* [Supplied material]:
+-------+

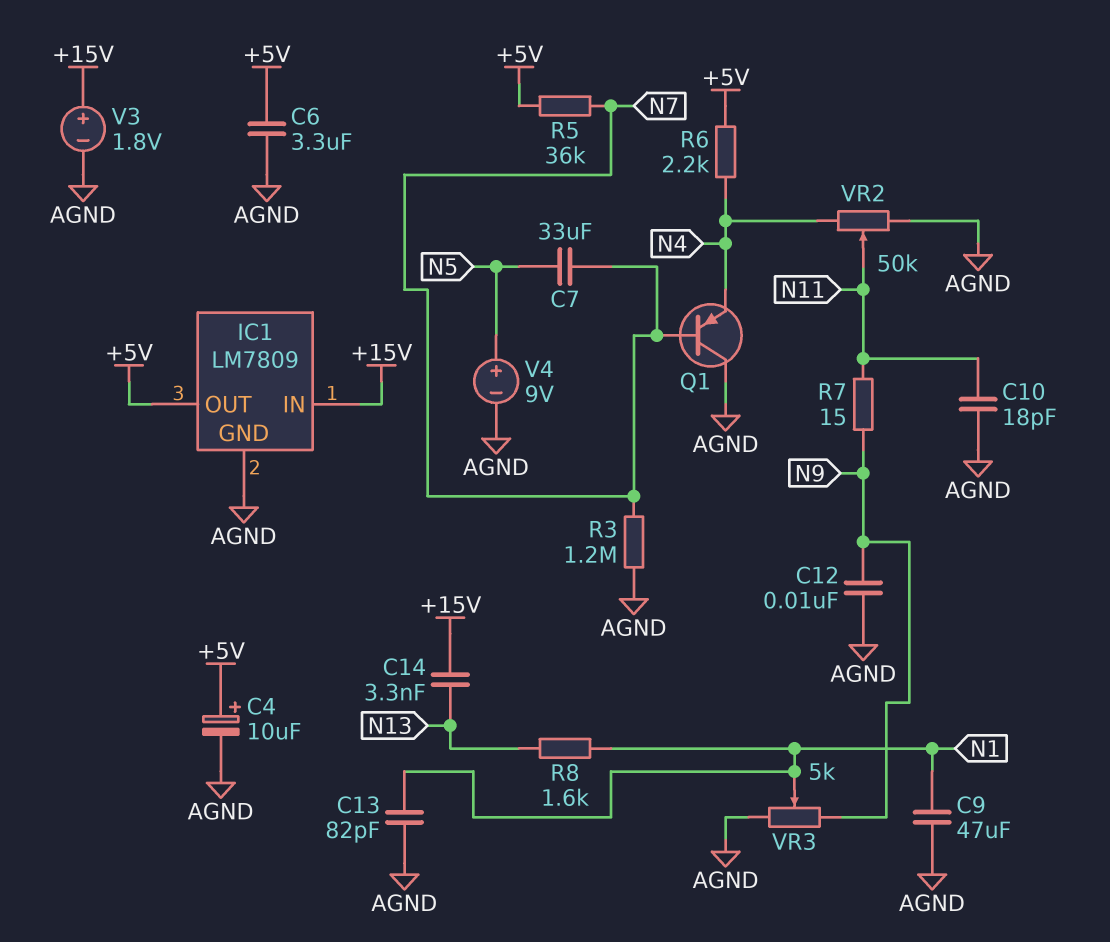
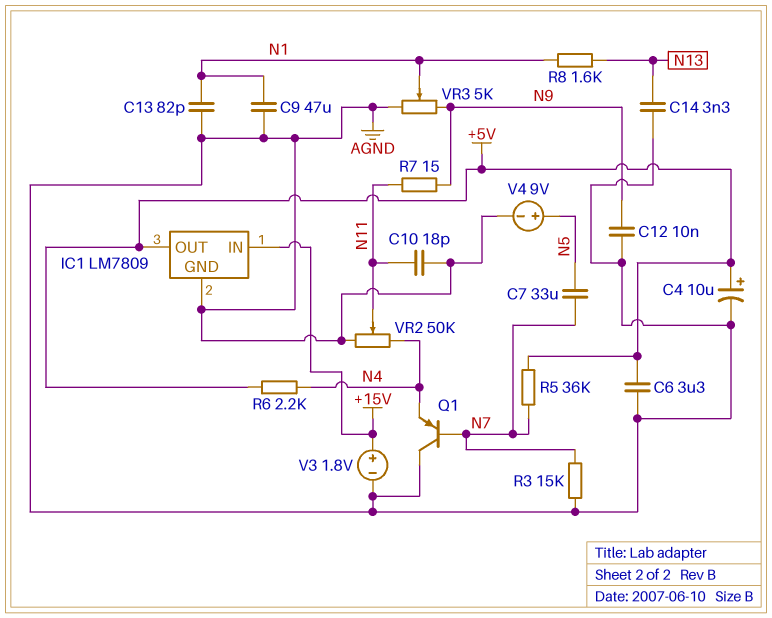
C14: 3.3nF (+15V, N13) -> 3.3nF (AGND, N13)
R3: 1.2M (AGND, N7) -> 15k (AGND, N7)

+-------+

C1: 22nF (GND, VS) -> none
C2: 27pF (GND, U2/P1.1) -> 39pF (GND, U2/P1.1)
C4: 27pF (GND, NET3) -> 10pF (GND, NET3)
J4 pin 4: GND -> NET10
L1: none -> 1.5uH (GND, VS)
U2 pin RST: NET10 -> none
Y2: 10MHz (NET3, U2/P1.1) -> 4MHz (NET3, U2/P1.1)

+-------+

* [Description of the task]: Retype only the stretch of lines above starting at the one with "U2 pin RST: NET10 -> none" and stopping at the one with "Y2: 10MHz (NET3, U2/P1.1)", exactly as written, with both kept.

* [Answer]:
U2 pin RST: NET10 -> none
Y2: 10MHz (NET3, U2/P1.1) -> 4MHz (NET3, U2/P1.1)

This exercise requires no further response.